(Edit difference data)
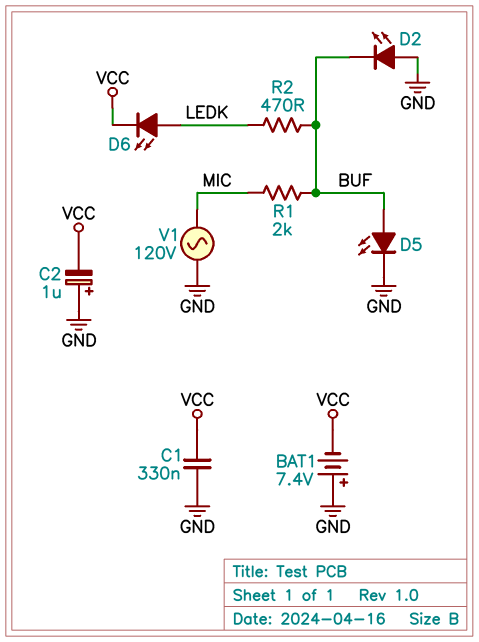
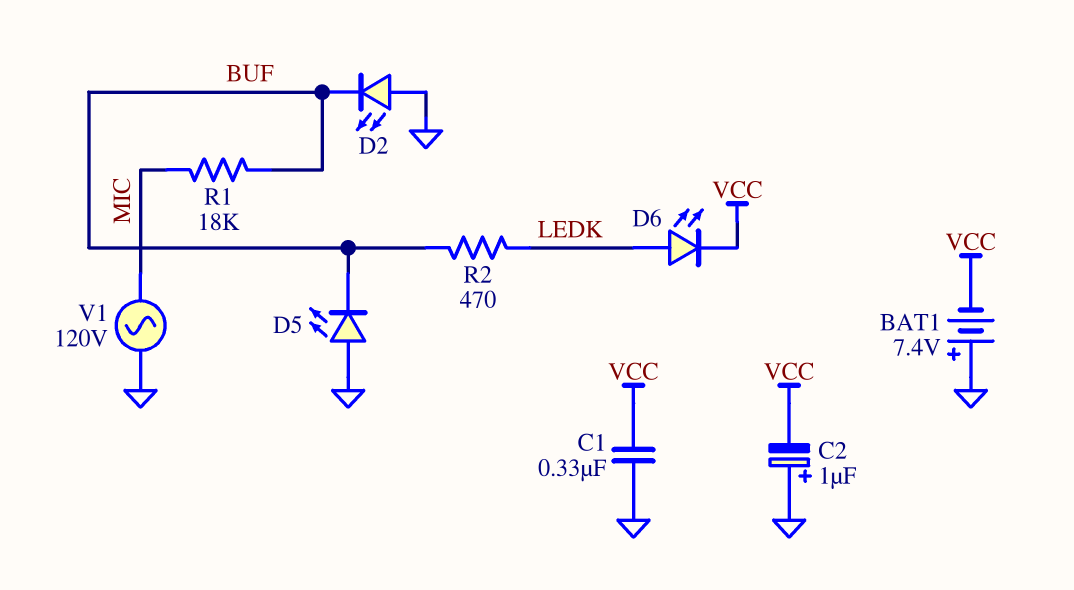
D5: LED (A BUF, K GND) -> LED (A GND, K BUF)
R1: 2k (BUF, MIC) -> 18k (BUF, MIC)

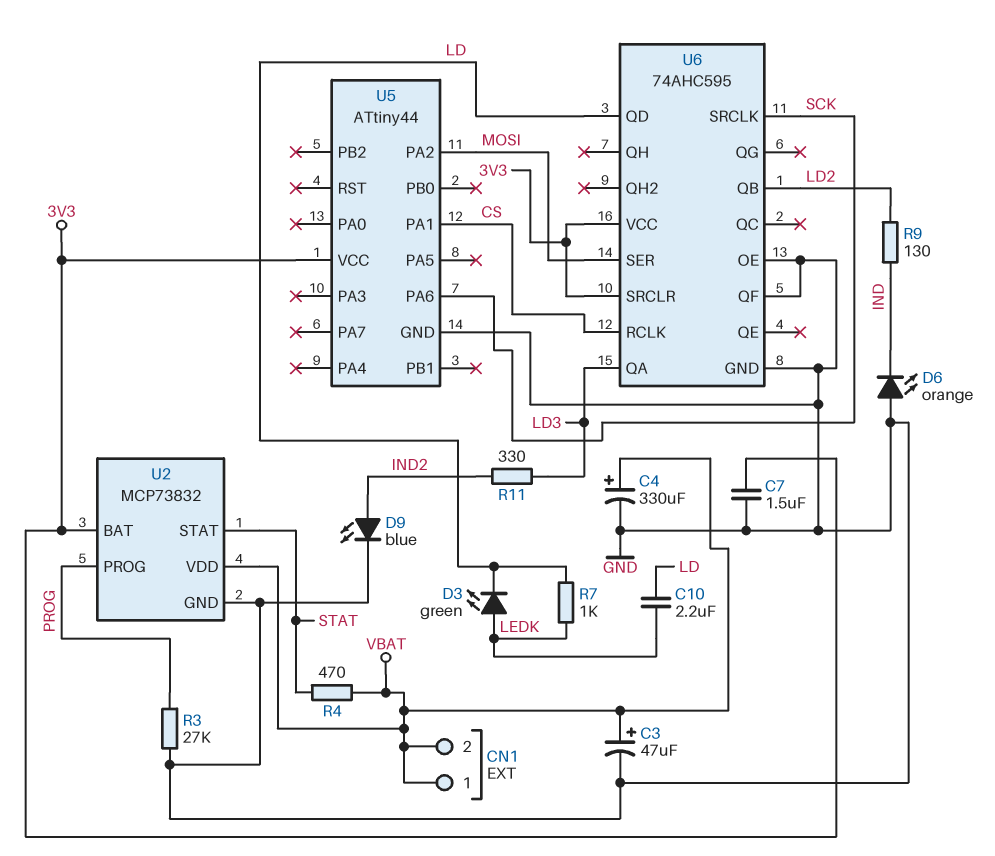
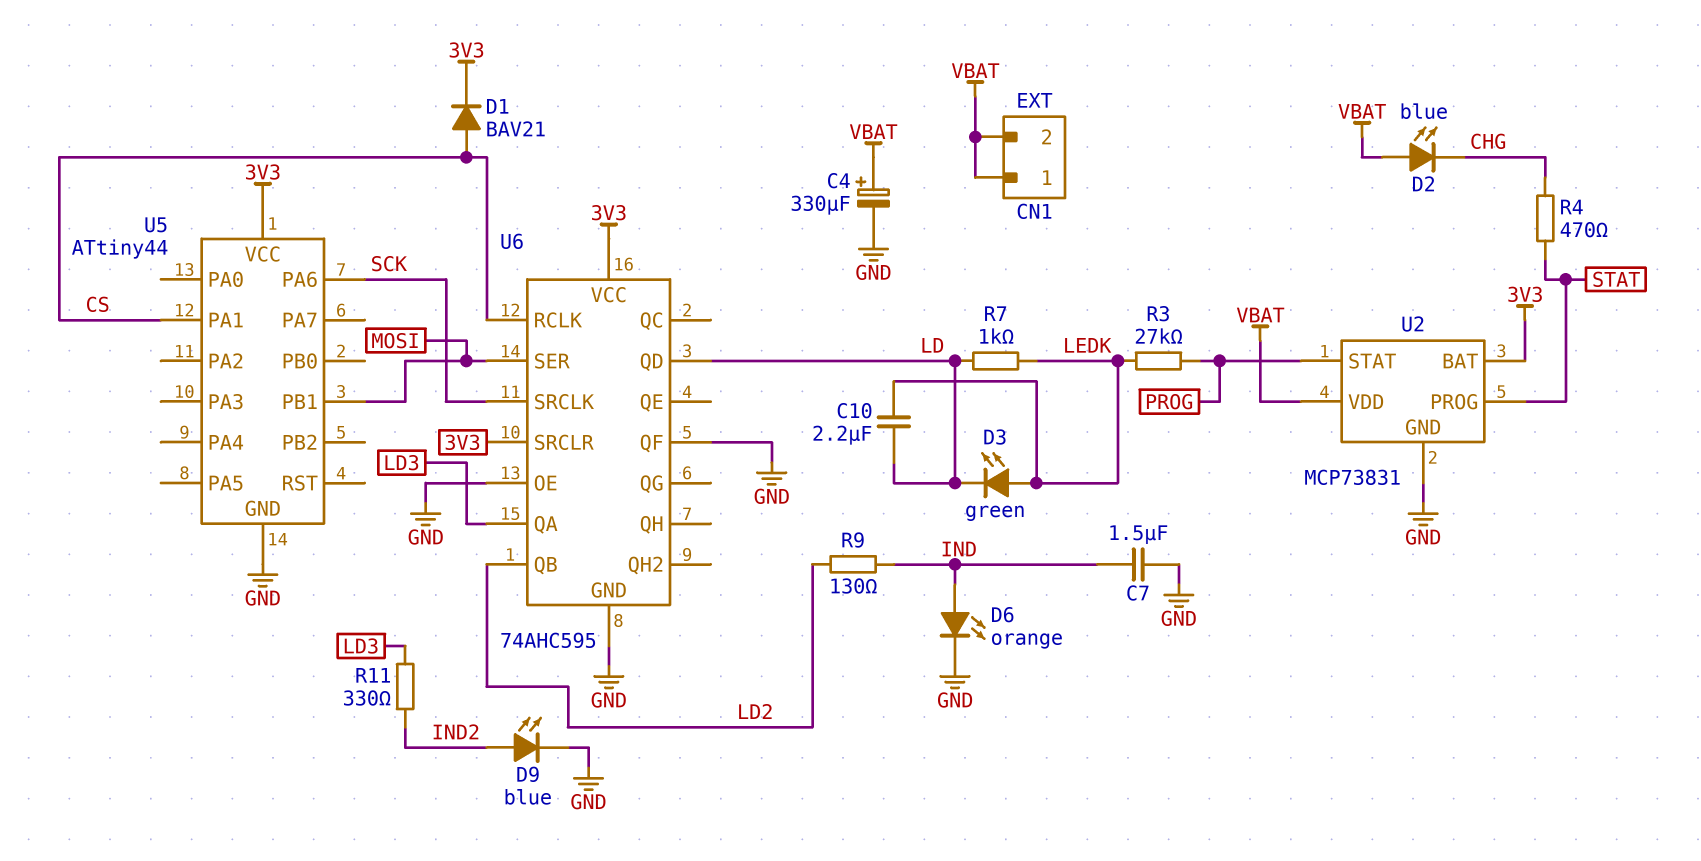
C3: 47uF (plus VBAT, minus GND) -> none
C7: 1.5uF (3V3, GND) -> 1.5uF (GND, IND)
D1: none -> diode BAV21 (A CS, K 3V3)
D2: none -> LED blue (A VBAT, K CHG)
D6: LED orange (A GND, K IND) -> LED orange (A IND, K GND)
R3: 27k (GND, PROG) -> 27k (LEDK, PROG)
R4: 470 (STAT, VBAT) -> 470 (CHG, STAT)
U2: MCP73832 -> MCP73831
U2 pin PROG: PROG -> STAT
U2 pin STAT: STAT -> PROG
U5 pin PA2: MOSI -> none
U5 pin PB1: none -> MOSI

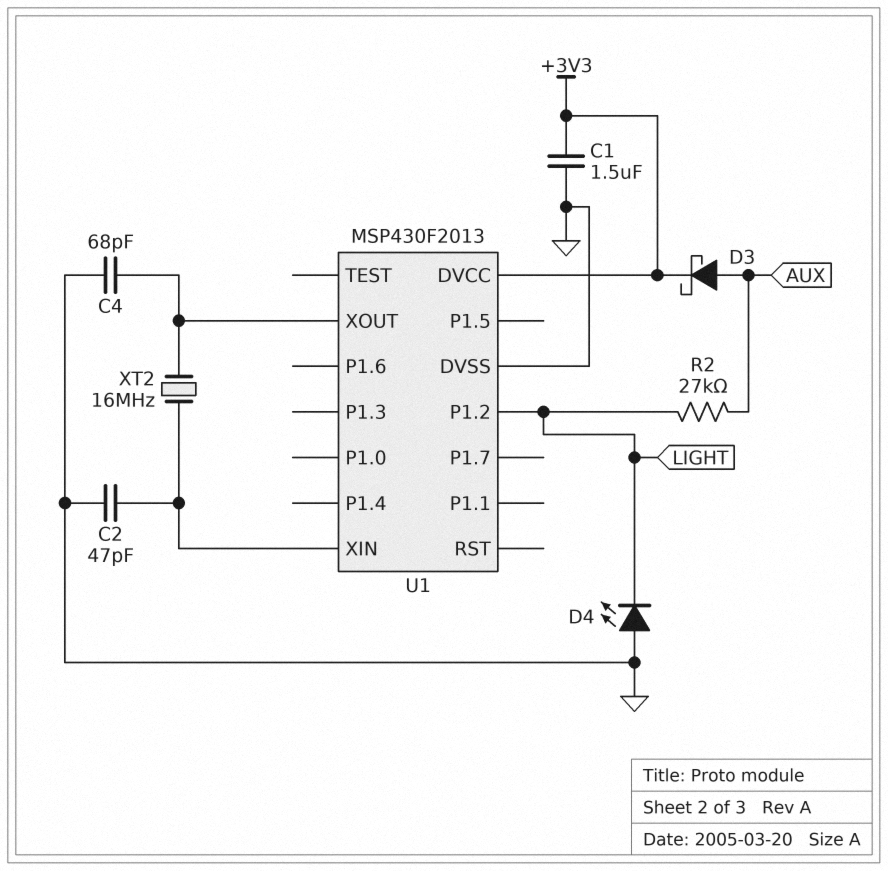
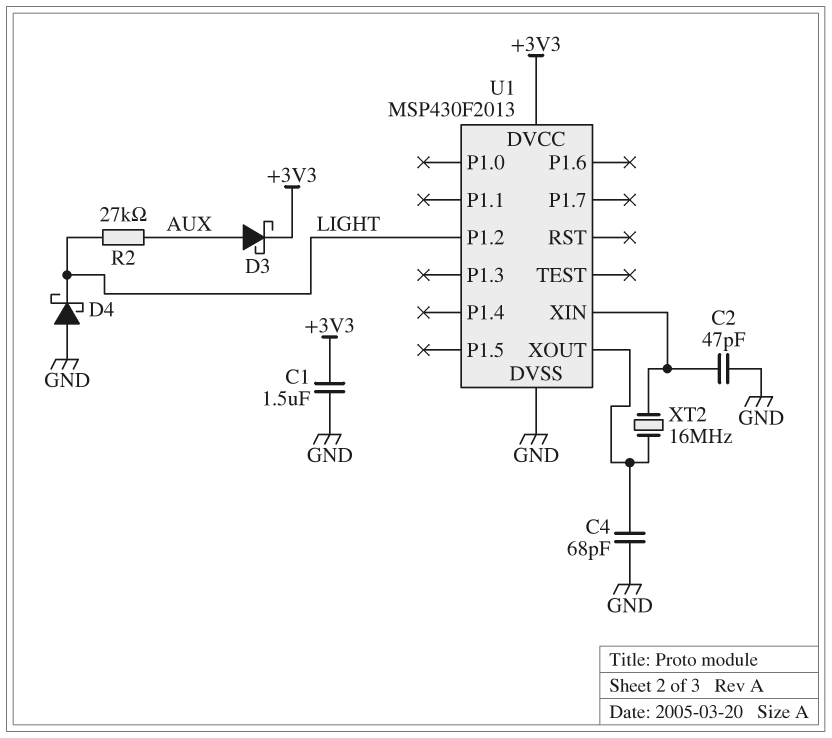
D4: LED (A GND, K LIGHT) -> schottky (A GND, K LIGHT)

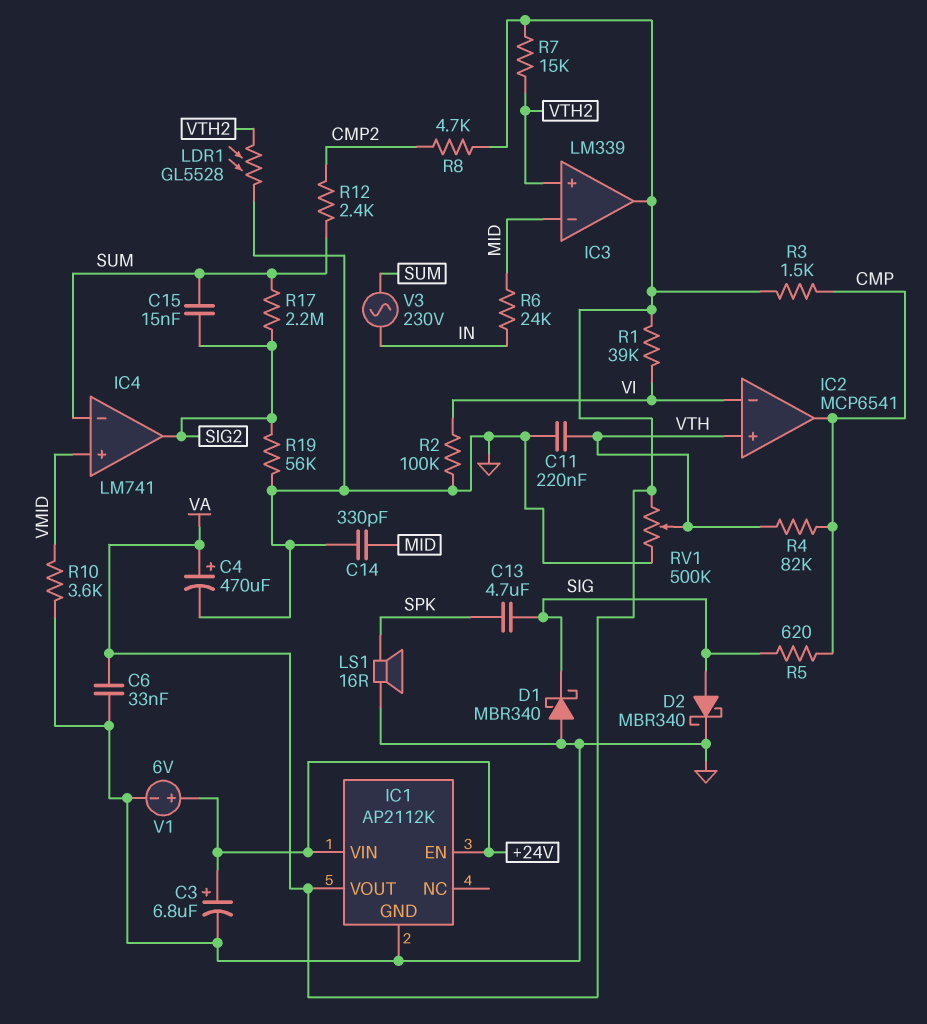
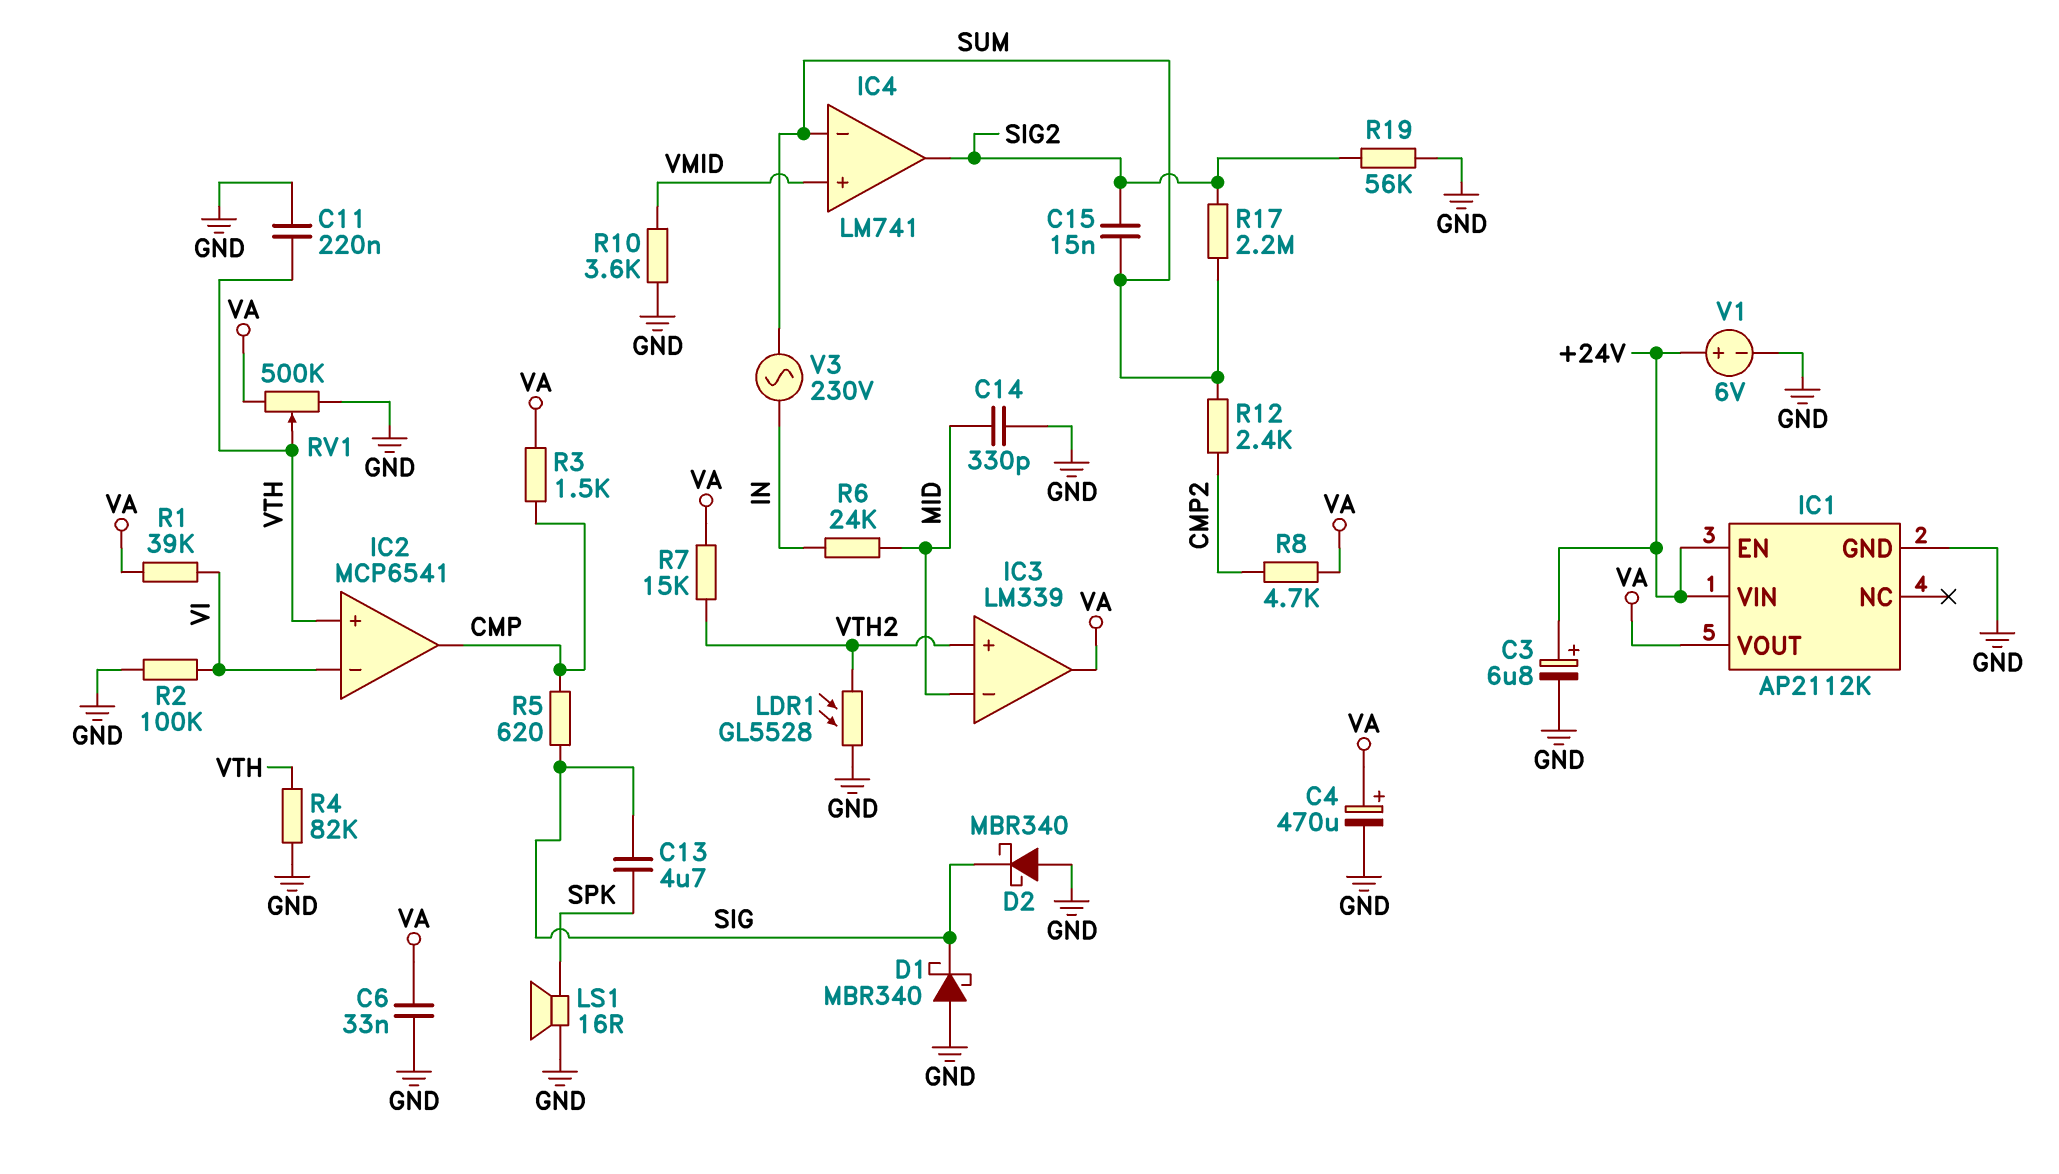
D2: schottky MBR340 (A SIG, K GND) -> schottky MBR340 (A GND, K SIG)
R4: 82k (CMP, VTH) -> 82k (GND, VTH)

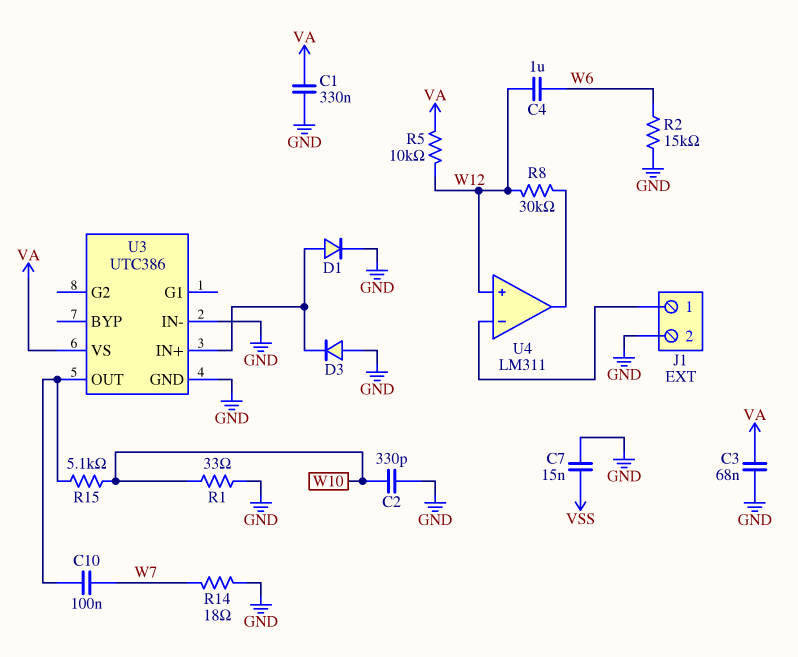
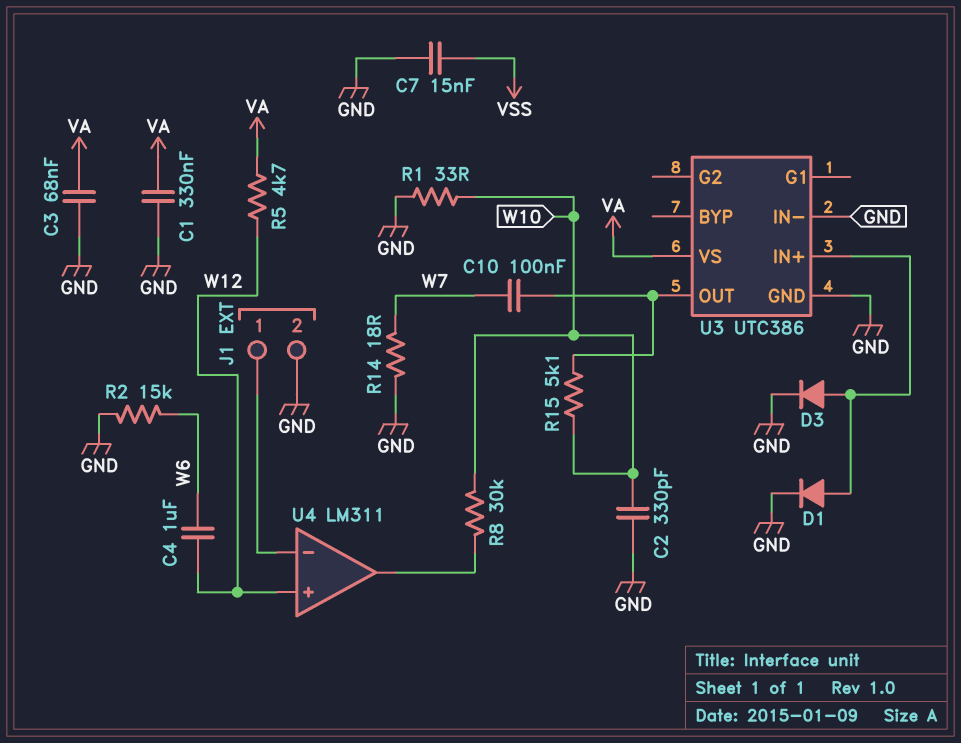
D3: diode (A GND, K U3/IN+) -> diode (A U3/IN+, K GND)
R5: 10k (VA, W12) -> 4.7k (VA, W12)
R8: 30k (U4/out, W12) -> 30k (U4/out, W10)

| What the exercise asks |
In the entries above, find the line containing "D2: none -> LED blue (A VBAT, K CHG)", then please retype it and every line after it through the last, exactly as written, omitting pictures.

| Result of this task |
D2: none -> LED blue (A VBAT, K CHG)
D6: LED orange (A GND, K IND) -> LED orange (A IND, K GND)
R3: 27k (GND, PROG) -> 27k (LEDK, PROG)
R4: 470 (STAT, VBAT) -> 470 (CHG, STAT)
U2: MCP73832 -> MCP73831
U2 pin PROG: PROG -> STAT
U2 pin STAT: STAT -> PROG
U5 pin PA2: MOSI -> none
U5 pin PB1: none -> MOSI

D4: LED (A GND, K LIGHT) -> schottky (A GND, K LIGHT)

D2: schottky MBR340 (A SIG, K GND) -> schottky MBR340 (A GND, K SIG)
R4: 82k (CMP, VTH) -> 82k (GND, VTH)

D3: diode (A GND, K U3/IN+) -> diode (A U3/IN+, K GND)
R5: 10k (VA, W12) -> 4.7k (VA, W12)
R8: 30k (U4/out, W12) -> 30k (U4/out, W10)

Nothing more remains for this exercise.